> _DATASET EXTRACT_
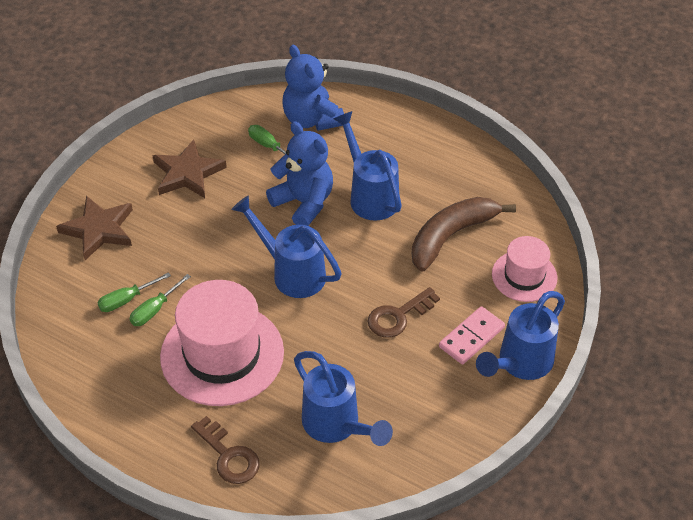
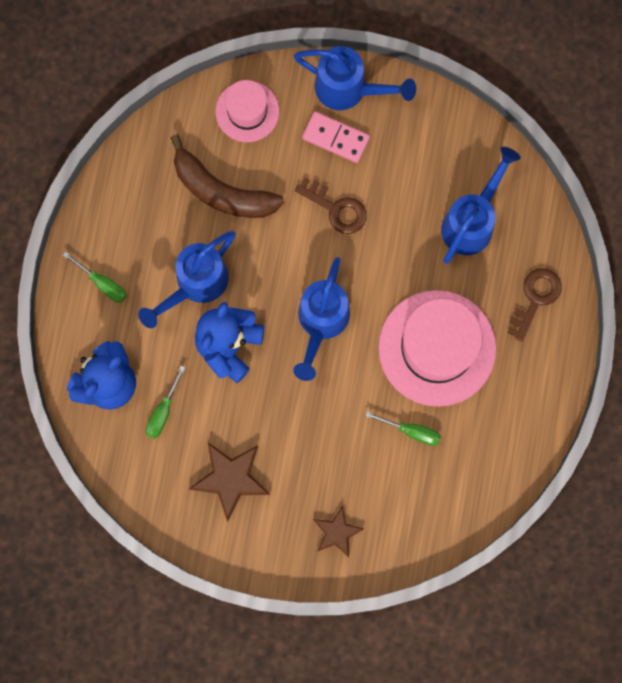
camera: 110 degrees left, 30 degrees up
(99, 230) = (337, 532): brown star -> brown star, size x0.64
(126, 300) = (410, 463): green screwdriver -> green screwdriver (103, 284)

> _THE TASK_
Repeat the material above word for word; no images go in the copy.

> _ANSWER TO THIS PROBLEM_
camera: 110 degrees left, 30 degrees up
(99, 230) = (337, 532): brown star -> brown star, size x0.64
(126, 300) = (410, 463): green screwdriver -> green screwdriver (103, 284)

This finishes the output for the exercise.